- Opening Delimiter -
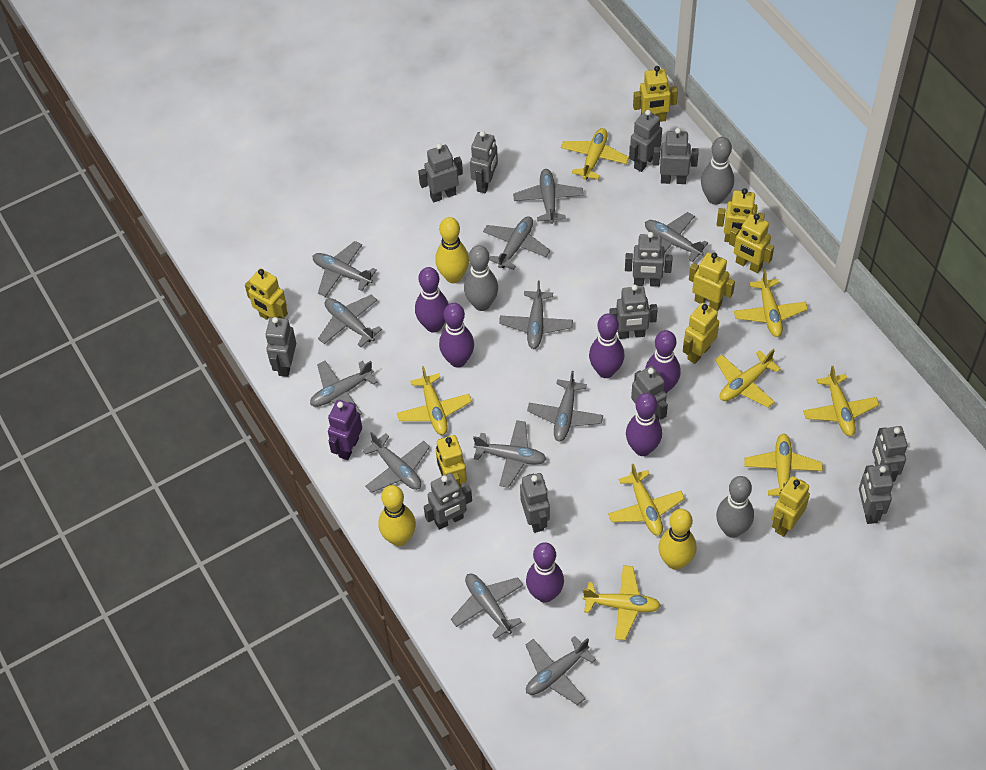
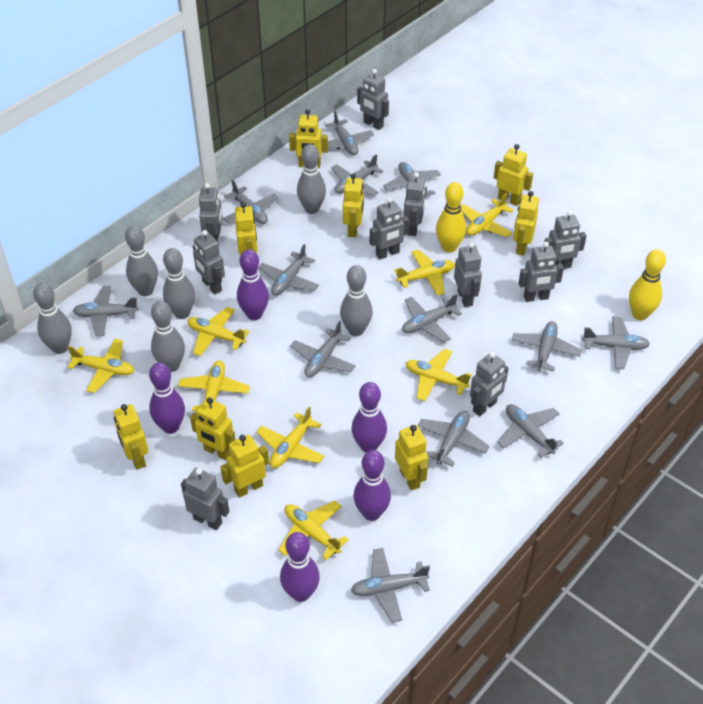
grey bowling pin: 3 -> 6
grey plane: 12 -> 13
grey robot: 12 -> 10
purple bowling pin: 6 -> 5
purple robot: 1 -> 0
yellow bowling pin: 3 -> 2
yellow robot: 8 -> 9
- Closing Delimiter -
#### TASK ITEM:
Leave the pictures behind and repeat each entry exactly.

#### EXERCISE OUTPUT:
grey bowling pin: 3 -> 6
grey plane: 12 -> 13
grey robot: 12 -> 10
purple bowling pin: 6 -> 5
purple robot: 1 -> 0
yellow bowling pin: 3 -> 2
yellow robot: 8 -> 9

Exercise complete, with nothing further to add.